§ Aim of the exercise: Lines before the one containing "none -> cyan tile D6 level 2" are left out; that line and all after it, through the end of the records, must be transcribed exactly.

Coordinate-based object records:

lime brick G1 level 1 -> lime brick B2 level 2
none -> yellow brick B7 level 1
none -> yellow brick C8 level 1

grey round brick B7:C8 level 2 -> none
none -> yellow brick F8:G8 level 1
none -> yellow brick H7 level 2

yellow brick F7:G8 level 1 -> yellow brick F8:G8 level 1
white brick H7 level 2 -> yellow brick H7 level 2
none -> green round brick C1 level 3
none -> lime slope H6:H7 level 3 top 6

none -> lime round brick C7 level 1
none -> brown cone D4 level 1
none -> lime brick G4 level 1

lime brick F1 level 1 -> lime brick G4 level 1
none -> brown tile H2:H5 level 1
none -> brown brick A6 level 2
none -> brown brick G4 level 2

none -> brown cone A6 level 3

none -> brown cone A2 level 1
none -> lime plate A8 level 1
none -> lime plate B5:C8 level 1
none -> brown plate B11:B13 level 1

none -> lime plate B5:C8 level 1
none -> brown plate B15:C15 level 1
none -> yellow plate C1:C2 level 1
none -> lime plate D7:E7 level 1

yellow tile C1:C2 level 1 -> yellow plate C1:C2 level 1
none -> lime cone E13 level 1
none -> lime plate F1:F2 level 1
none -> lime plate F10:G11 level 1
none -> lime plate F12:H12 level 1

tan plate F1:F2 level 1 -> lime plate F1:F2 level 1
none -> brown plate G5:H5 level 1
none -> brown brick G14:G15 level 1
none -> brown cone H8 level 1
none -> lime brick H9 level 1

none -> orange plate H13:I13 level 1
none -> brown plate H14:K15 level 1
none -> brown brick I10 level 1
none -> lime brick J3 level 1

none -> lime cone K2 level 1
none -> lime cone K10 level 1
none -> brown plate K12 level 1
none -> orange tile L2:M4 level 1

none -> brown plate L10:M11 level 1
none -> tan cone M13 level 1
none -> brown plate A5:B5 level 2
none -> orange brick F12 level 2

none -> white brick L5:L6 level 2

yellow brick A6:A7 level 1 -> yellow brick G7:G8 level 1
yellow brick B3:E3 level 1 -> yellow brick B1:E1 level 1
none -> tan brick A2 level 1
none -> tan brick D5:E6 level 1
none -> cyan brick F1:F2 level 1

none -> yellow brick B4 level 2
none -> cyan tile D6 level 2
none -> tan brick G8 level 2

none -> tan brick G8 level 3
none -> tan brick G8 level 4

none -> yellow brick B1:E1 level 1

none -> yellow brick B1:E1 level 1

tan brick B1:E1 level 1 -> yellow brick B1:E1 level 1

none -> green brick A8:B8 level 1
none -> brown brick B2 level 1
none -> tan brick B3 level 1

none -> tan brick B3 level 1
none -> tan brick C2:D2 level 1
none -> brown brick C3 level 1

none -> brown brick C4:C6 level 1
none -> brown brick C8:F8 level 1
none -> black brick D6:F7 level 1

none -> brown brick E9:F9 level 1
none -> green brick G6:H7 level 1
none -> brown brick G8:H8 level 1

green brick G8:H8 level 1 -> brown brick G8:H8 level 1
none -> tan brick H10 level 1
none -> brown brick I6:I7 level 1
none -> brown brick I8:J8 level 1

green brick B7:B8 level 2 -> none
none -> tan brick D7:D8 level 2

§ Answer below:
none -> cyan tile D6 level 2
none -> tan brick G8 level 2

none -> tan brick G8 level 3
none -> tan brick G8 level 4

none -> yellow brick B1:E1 level 1

none -> yellow brick B1:E1 level 1

tan brick B1:E1 level 1 -> yellow brick B1:E1 level 1

none -> green brick A8:B8 level 1
none -> brown brick B2 level 1
none -> tan brick B3 level 1

none -> tan brick B3 level 1
none -> tan brick C2:D2 level 1
none -> brown brick C3 level 1

none -> brown brick C4:C6 level 1
none -> brown brick C8:F8 level 1
none -> black brick D6:F7 level 1

none -> brown brick E9:F9 level 1
none -> green brick G6:H7 level 1
none -> brown brick G8:H8 level 1

green brick G8:H8 level 1 -> brown brick G8:H8 level 1
none -> tan brick H10 level 1
none -> brown brick I6:I7 level 1
none -> brown brick I8:J8 level 1

green brick B7:B8 level 2 -> none
none -> tan brick D7:D8 level 2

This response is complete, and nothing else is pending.